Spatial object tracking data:
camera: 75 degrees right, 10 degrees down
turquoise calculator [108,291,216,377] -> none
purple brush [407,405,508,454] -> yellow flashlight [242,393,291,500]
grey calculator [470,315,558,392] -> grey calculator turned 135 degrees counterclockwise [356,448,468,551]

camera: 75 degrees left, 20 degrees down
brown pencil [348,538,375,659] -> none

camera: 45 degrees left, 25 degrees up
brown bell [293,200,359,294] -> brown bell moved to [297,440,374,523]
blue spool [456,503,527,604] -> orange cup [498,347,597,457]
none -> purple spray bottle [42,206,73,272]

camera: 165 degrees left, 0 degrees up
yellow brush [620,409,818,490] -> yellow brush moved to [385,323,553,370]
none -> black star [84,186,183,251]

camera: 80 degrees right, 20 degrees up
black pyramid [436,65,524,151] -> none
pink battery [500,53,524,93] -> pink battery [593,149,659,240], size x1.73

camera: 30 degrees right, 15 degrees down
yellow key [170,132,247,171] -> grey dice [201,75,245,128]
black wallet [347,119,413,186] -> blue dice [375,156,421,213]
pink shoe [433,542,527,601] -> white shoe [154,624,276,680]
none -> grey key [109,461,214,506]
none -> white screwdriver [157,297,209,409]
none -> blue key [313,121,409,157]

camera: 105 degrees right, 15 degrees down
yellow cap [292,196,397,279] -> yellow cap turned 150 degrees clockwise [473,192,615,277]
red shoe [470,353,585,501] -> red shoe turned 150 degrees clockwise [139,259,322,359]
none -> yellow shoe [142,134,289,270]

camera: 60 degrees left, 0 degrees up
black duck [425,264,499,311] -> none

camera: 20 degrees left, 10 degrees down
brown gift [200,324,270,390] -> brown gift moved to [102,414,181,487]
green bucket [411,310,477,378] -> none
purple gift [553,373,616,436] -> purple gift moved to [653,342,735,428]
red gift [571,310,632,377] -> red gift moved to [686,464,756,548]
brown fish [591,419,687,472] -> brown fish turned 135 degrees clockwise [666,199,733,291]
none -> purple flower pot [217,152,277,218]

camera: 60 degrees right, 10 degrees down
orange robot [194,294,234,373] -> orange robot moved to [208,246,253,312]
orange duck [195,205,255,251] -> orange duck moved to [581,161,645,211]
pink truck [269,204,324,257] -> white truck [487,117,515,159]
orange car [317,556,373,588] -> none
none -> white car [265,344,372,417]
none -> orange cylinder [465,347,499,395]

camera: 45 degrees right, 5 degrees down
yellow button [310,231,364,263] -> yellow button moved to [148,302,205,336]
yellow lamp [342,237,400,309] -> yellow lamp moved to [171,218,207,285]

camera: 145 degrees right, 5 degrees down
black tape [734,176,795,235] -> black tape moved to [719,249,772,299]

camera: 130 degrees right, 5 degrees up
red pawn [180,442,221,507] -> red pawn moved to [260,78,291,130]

— TASK REQUIREMENTS —
Where the data above reaches the line holding "brown bell [293,200,359,294]", begin printing, and stop after the line holding "pink truck [269,204,324,257]". Each line must be reproduced exactly, with nothing else added.

— ANSWER FOR THE TASK —
brown bell [293,200,359,294] -> brown bell moved to [297,440,374,523]
blue spool [456,503,527,604] -> orange cup [498,347,597,457]
none -> purple spray bottle [42,206,73,272]

camera: 165 degrees left, 0 degrees up
yellow brush [620,409,818,490] -> yellow brush moved to [385,323,553,370]
none -> black star [84,186,183,251]

camera: 80 degrees right, 20 degrees up
black pyramid [436,65,524,151] -> none
pink battery [500,53,524,93] -> pink battery [593,149,659,240], size x1.73

camera: 30 degrees right, 15 degrees down
yellow key [170,132,247,171] -> grey dice [201,75,245,128]
black wallet [347,119,413,186] -> blue dice [375,156,421,213]
pink shoe [433,542,527,601] -> white shoe [154,624,276,680]
none -> grey key [109,461,214,506]
none -> white screwdriver [157,297,209,409]
none -> blue key [313,121,409,157]

camera: 105 degrees right, 15 degrees down
yellow cap [292,196,397,279] -> yellow cap turned 150 degrees clockwise [473,192,615,277]
red shoe [470,353,585,501] -> red shoe turned 150 degrees clockwise [139,259,322,359]
none -> yellow shoe [142,134,289,270]

camera: 60 degrees left, 0 degrees up
black duck [425,264,499,311] -> none

camera: 20 degrees left, 10 degrees down
brown gift [200,324,270,390] -> brown gift moved to [102,414,181,487]
green bucket [411,310,477,378] -> none
purple gift [553,373,616,436] -> purple gift moved to [653,342,735,428]
red gift [571,310,632,377] -> red gift moved to [686,464,756,548]
brown fish [591,419,687,472] -> brown fish turned 135 degrees clockwise [666,199,733,291]
none -> purple flower pot [217,152,277,218]

camera: 60 degrees right, 10 degrees down
orange robot [194,294,234,373] -> orange robot moved to [208,246,253,312]
orange duck [195,205,255,251] -> orange duck moved to [581,161,645,211]
pink truck [269,204,324,257] -> white truck [487,117,515,159]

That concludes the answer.